PROBLEM STATEMENT ::
Across the entries below, the lines containing "moved" should be counted and only their number returned.

INPUT ::
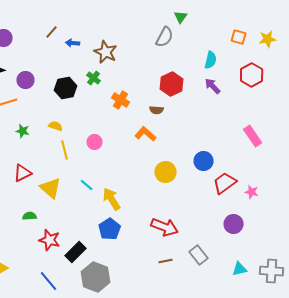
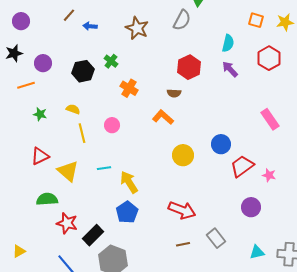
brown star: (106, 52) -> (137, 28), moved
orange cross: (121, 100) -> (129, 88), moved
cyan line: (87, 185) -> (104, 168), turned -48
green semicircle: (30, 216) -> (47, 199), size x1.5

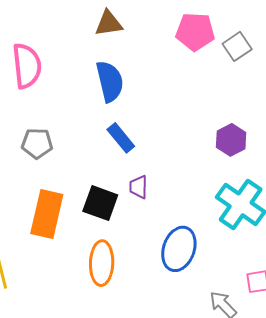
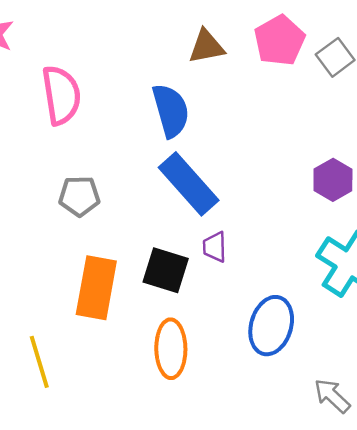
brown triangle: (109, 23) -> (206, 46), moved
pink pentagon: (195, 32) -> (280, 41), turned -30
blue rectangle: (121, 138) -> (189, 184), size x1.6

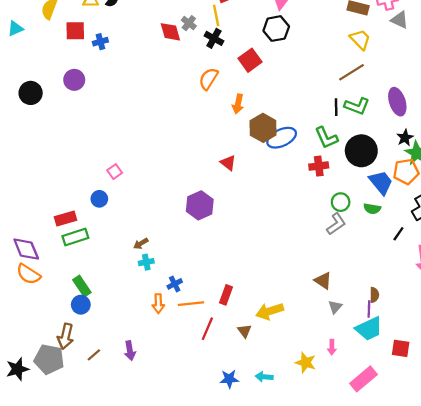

* * *

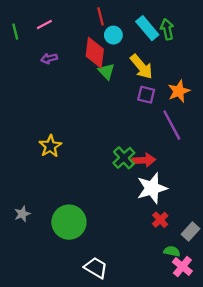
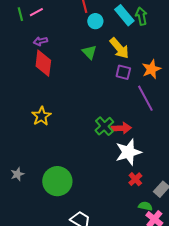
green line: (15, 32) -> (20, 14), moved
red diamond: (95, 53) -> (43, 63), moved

RESPONSE BOX ::
5